Records contained in a dataset
═══

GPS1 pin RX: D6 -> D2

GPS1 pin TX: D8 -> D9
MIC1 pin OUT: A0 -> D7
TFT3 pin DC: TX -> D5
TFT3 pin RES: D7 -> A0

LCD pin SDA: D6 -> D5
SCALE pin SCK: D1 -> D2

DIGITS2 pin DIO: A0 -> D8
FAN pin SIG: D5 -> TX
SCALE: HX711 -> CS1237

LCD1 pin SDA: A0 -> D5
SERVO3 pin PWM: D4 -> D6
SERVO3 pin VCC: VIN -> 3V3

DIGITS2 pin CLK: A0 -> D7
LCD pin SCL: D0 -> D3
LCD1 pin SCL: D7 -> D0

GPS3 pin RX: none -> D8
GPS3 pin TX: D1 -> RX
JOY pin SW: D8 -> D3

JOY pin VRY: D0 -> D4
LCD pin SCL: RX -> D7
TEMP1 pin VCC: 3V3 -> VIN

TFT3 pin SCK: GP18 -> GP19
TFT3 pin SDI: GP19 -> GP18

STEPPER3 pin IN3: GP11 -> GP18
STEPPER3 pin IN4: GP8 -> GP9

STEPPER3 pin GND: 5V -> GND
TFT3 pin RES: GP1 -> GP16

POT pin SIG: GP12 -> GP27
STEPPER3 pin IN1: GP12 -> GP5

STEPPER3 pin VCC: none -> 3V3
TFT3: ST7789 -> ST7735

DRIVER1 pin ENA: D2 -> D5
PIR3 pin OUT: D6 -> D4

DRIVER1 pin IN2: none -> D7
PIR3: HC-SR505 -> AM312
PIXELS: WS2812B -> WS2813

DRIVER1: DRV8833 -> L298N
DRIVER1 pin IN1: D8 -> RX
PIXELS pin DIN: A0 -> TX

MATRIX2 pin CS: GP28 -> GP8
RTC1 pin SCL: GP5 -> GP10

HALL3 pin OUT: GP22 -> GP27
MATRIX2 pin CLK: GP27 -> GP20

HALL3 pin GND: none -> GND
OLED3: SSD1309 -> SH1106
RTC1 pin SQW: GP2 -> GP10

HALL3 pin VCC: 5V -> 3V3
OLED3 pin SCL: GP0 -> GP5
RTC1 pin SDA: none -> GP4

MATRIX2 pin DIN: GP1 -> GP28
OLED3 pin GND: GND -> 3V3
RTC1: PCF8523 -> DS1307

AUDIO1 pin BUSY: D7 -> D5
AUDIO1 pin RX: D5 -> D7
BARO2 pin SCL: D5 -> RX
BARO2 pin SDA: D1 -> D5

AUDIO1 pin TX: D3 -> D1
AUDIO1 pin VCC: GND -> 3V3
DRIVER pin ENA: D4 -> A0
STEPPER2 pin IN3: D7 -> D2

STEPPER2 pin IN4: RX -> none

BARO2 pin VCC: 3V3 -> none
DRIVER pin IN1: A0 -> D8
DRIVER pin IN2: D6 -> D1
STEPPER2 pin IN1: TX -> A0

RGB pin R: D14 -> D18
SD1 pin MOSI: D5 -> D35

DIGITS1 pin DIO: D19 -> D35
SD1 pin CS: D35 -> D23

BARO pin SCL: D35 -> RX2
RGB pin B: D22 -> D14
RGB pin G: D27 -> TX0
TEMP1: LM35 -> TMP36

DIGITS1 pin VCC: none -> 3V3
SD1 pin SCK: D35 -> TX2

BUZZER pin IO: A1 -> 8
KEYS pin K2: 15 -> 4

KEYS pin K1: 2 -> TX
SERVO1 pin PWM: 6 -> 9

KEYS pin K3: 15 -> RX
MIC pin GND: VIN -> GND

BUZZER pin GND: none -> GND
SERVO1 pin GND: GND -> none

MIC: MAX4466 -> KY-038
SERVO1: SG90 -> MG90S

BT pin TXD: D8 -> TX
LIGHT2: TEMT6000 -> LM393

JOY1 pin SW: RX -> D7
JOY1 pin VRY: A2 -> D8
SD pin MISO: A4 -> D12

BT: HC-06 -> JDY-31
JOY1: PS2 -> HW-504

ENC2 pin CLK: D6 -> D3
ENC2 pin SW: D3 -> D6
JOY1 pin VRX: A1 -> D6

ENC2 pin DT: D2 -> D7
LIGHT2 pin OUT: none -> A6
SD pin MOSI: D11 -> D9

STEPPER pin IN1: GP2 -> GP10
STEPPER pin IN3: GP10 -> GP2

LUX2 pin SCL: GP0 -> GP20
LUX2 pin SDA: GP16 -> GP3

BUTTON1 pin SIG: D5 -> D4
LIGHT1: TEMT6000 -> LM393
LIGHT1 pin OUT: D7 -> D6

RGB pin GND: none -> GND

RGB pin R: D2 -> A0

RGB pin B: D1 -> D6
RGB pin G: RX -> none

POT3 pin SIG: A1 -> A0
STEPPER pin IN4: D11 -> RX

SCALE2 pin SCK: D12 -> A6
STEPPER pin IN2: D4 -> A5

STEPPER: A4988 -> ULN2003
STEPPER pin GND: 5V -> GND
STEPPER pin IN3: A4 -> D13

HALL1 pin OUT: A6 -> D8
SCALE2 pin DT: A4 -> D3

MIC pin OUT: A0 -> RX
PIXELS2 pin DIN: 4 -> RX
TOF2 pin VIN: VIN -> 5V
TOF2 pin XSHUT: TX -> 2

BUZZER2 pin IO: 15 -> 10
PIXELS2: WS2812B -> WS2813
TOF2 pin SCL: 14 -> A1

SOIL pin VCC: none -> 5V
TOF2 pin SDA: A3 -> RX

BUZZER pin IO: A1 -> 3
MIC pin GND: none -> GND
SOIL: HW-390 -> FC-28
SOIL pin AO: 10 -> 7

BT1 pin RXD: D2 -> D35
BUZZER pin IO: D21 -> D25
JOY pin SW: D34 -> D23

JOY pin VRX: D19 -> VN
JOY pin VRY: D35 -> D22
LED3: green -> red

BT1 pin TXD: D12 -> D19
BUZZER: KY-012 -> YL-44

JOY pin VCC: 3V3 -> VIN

═══

■ **WHAT TO PRODUCE**: Quote every line from the beginning of the entries up to and including the line that contains "SERVO3 pin VCC: VIN -> 3V3".

■ **ANSWER TO THIS PROBLEM**:
GPS1 pin RX: D6 -> D2

GPS1 pin TX: D8 -> D9
MIC1 pin OUT: A0 -> D7
TFT3 pin DC: TX -> D5
TFT3 pin RES: D7 -> A0

LCD pin SDA: D6 -> D5
SCALE pin SCK: D1 -> D2

DIGITS2 pin DIO: A0 -> D8
FAN pin SIG: D5 -> TX
SCALE: HX711 -> CS1237

LCD1 pin SDA: A0 -> D5
SERVO3 pin PWM: D4 -> D6
SERVO3 pin VCC: VIN -> 3V3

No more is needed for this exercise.